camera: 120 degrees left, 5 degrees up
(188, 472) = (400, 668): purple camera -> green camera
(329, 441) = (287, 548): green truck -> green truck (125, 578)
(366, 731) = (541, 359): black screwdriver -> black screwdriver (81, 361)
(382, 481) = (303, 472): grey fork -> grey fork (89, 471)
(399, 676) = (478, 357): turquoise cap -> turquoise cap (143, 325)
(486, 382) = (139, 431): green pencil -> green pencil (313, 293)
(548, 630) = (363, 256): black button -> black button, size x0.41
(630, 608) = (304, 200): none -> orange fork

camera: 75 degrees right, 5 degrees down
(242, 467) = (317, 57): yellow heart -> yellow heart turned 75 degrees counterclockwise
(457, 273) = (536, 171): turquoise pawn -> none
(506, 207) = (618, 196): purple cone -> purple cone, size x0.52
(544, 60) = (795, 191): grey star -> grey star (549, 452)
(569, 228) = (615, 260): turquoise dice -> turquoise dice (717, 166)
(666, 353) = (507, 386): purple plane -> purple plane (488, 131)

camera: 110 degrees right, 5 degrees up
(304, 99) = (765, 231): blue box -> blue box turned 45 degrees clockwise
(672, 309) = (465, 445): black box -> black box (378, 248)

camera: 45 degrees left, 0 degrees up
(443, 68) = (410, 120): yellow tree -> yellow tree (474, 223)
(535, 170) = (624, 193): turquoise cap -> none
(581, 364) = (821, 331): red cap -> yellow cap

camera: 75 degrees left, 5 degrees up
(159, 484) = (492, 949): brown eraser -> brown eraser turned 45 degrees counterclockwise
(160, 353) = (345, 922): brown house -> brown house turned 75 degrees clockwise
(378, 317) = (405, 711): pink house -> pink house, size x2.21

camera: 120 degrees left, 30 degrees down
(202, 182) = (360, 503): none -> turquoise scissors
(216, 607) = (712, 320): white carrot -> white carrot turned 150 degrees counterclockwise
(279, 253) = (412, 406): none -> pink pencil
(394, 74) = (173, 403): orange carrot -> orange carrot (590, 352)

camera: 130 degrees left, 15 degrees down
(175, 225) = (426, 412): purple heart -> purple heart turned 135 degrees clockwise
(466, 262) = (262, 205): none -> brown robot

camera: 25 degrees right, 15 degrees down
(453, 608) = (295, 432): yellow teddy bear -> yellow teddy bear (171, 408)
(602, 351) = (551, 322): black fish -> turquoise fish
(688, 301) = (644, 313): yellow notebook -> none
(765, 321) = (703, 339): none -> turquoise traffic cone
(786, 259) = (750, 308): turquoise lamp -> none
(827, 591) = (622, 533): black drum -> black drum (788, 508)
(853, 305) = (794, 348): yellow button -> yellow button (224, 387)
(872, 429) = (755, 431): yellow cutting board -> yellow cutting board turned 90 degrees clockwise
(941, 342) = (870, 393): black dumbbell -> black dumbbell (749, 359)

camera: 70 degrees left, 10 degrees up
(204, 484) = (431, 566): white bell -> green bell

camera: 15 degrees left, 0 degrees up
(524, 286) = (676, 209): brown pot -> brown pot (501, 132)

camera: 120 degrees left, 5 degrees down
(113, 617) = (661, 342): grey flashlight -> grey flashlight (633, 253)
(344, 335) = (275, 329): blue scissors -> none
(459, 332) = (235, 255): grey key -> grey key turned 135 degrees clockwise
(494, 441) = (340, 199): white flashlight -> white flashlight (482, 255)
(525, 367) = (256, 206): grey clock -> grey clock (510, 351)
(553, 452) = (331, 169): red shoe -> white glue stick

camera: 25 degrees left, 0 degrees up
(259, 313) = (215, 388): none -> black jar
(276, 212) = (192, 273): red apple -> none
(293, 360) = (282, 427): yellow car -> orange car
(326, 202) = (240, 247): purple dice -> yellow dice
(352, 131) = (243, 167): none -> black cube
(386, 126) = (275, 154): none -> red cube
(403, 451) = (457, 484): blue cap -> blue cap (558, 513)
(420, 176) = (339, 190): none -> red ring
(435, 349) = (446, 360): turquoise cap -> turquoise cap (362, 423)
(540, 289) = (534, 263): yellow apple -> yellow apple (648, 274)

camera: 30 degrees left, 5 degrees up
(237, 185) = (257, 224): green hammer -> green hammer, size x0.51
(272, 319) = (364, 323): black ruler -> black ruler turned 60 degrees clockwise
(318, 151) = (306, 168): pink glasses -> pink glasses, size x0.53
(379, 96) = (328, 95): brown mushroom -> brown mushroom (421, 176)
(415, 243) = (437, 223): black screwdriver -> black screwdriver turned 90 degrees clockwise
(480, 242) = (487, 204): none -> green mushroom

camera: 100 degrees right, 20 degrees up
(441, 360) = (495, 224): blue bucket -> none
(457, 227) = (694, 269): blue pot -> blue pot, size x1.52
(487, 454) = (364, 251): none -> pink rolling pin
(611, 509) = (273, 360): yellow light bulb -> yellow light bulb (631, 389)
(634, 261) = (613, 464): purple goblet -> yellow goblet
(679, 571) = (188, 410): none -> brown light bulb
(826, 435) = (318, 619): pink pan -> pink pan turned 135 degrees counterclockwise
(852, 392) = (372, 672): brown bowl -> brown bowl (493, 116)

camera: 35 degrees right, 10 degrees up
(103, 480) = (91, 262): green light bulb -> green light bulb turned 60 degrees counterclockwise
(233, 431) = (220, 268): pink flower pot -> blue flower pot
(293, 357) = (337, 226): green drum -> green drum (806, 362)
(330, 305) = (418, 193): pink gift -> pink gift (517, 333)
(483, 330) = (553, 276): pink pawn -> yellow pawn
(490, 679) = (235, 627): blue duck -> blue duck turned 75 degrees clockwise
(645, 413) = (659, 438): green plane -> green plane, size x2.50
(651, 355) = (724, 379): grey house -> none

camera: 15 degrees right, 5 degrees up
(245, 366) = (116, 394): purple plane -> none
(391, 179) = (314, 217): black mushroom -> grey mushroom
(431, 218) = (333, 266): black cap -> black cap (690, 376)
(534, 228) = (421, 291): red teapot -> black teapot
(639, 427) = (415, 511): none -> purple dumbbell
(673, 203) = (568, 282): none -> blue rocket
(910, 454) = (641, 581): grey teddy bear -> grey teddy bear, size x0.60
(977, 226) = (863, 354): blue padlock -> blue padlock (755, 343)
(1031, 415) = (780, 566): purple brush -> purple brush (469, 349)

........

Assignment: Among the lines above, find the one with "(666, 353) = (507, 386): purple" and the one with "camera: 45 degrees left, 0 degrees up". Quote both and everything between them, exactly.

Finished task:
(666, 353) = (507, 386): purple plane -> purple plane (488, 131)

camera: 110 degrees right, 5 degrees up
(304, 99) = (765, 231): blue box -> blue box turned 45 degrees clockwise
(672, 309) = (465, 445): black box -> black box (378, 248)

camera: 45 degrees left, 0 degrees up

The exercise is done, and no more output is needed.